Short exercise:
Copy the lines of every item below, putting "anticlockwise" wherever "counterclockwise" appears and keeping everything else the same. Leave the picture lines out of your answer.

Supplied records:
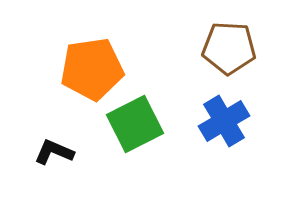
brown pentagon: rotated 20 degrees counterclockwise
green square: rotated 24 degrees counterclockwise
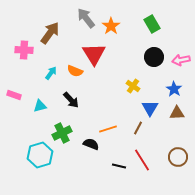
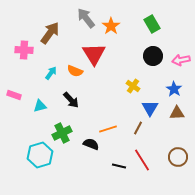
black circle: moved 1 px left, 1 px up
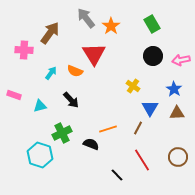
cyan hexagon: rotated 25 degrees counterclockwise
black line: moved 2 px left, 9 px down; rotated 32 degrees clockwise
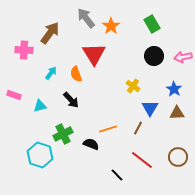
black circle: moved 1 px right
pink arrow: moved 2 px right, 3 px up
orange semicircle: moved 1 px right, 3 px down; rotated 49 degrees clockwise
green cross: moved 1 px right, 1 px down
red line: rotated 20 degrees counterclockwise
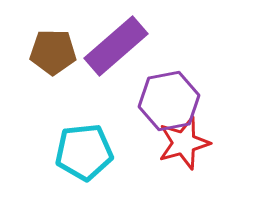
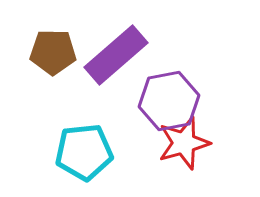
purple rectangle: moved 9 px down
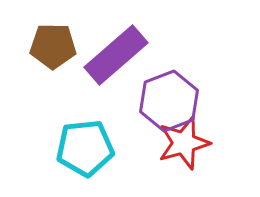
brown pentagon: moved 6 px up
purple hexagon: rotated 10 degrees counterclockwise
cyan pentagon: moved 1 px right, 4 px up
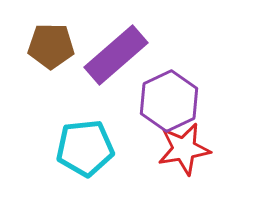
brown pentagon: moved 2 px left
purple hexagon: rotated 4 degrees counterclockwise
red star: moved 6 px down; rotated 6 degrees clockwise
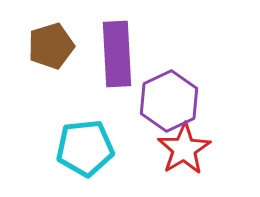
brown pentagon: rotated 18 degrees counterclockwise
purple rectangle: moved 1 px right, 1 px up; rotated 52 degrees counterclockwise
red star: rotated 22 degrees counterclockwise
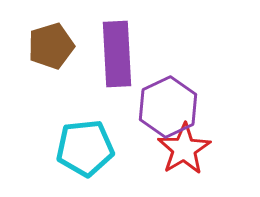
purple hexagon: moved 1 px left, 6 px down
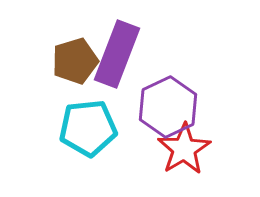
brown pentagon: moved 24 px right, 15 px down
purple rectangle: rotated 24 degrees clockwise
cyan pentagon: moved 3 px right, 20 px up
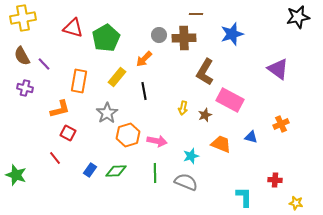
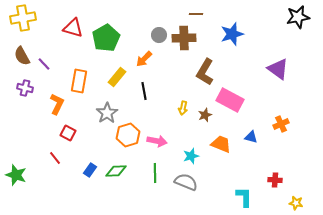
orange L-shape: moved 3 px left, 5 px up; rotated 50 degrees counterclockwise
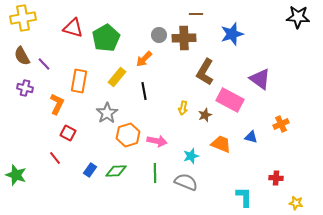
black star: rotated 15 degrees clockwise
purple triangle: moved 18 px left, 10 px down
red cross: moved 1 px right, 2 px up
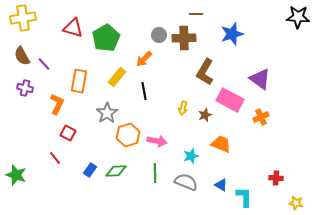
orange cross: moved 20 px left, 7 px up
blue triangle: moved 30 px left, 48 px down; rotated 16 degrees clockwise
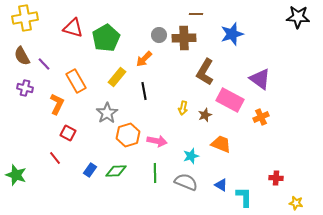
yellow cross: moved 2 px right
orange rectangle: moved 3 px left; rotated 40 degrees counterclockwise
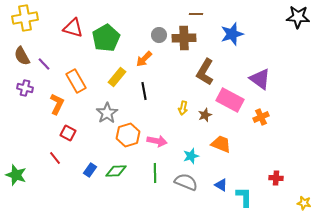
yellow star: moved 8 px right
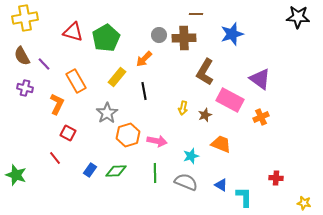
red triangle: moved 4 px down
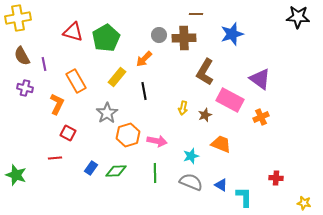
yellow cross: moved 7 px left
purple line: rotated 32 degrees clockwise
red line: rotated 56 degrees counterclockwise
blue rectangle: moved 1 px right, 2 px up
gray semicircle: moved 5 px right
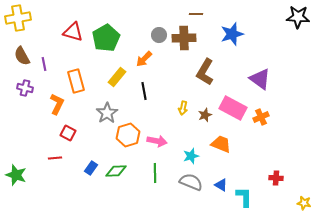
orange rectangle: rotated 15 degrees clockwise
pink rectangle: moved 3 px right, 8 px down
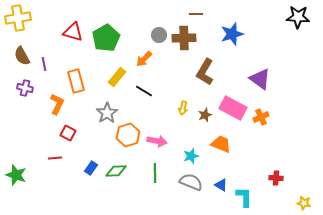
black line: rotated 48 degrees counterclockwise
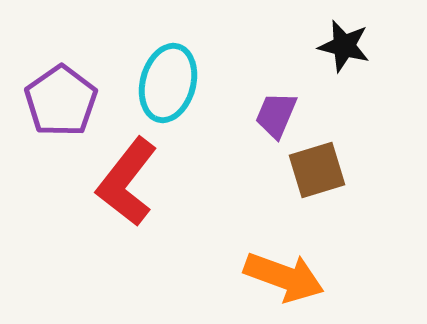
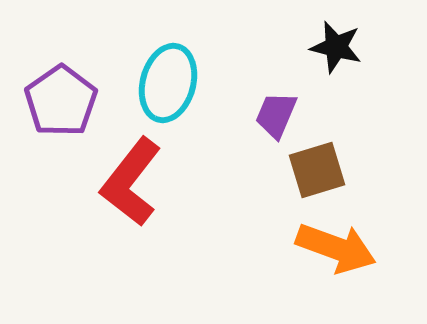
black star: moved 8 px left, 1 px down
red L-shape: moved 4 px right
orange arrow: moved 52 px right, 29 px up
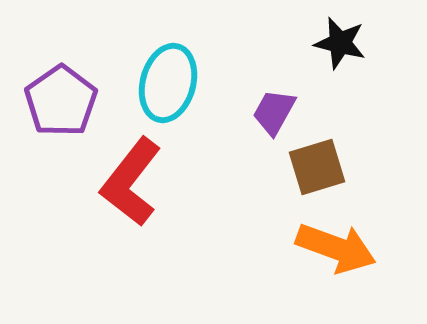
black star: moved 4 px right, 4 px up
purple trapezoid: moved 2 px left, 3 px up; rotated 6 degrees clockwise
brown square: moved 3 px up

Output of the task:
brown pentagon: rotated 20 degrees anticlockwise
green square: rotated 24 degrees anticlockwise
black circle: moved 1 px left, 1 px up
cyan hexagon: rotated 25 degrees anticlockwise
black line: moved 2 px left, 9 px down; rotated 32 degrees clockwise
black circle: moved 1 px right
pink arrow: moved 2 px right, 3 px up
orange semicircle: moved 1 px right, 3 px down; rotated 49 degrees clockwise
green cross: moved 1 px right, 1 px down
red line: rotated 20 degrees anticlockwise
purple rectangle: moved 9 px down
brown pentagon: moved 6 px up
purple hexagon: rotated 10 degrees anticlockwise
cyan pentagon: moved 1 px right, 4 px up
brown pentagon: moved 2 px left
purple hexagon: rotated 4 degrees anticlockwise
red star: moved 6 px down; rotated 6 degrees clockwise
brown pentagon: rotated 18 degrees anticlockwise
purple rectangle: moved 1 px right, 1 px up; rotated 52 degrees anticlockwise
red star: rotated 22 degrees anticlockwise
purple hexagon: moved 1 px left, 6 px down
brown pentagon: moved 24 px right, 15 px down
purple rectangle: rotated 24 degrees clockwise
cyan pentagon: moved 3 px right, 20 px up
orange L-shape: moved 3 px left, 5 px up; rotated 50 degrees anticlockwise
black star: rotated 15 degrees clockwise
purple triangle: moved 18 px left, 10 px down
red cross: moved 1 px right, 2 px up
orange cross: moved 20 px left, 7 px up
blue triangle: moved 30 px left, 48 px down; rotated 16 degrees clockwise
yellow cross: moved 2 px right
orange rectangle: moved 3 px left; rotated 40 degrees anticlockwise
yellow star: moved 8 px right
red triangle: moved 4 px down
yellow cross: moved 7 px left
purple line: rotated 32 degrees clockwise
red line: rotated 56 degrees anticlockwise
blue rectangle: moved 1 px right, 2 px up
gray semicircle: moved 5 px right
orange rectangle: rotated 15 degrees clockwise
pink rectangle: moved 3 px right, 8 px down
black line: rotated 48 degrees anticlockwise
black star: moved 8 px left, 1 px down
red L-shape: moved 4 px right
orange arrow: moved 52 px right, 29 px up
black star: moved 4 px right, 4 px up
purple trapezoid: moved 2 px left, 3 px up; rotated 6 degrees clockwise
brown square: moved 3 px up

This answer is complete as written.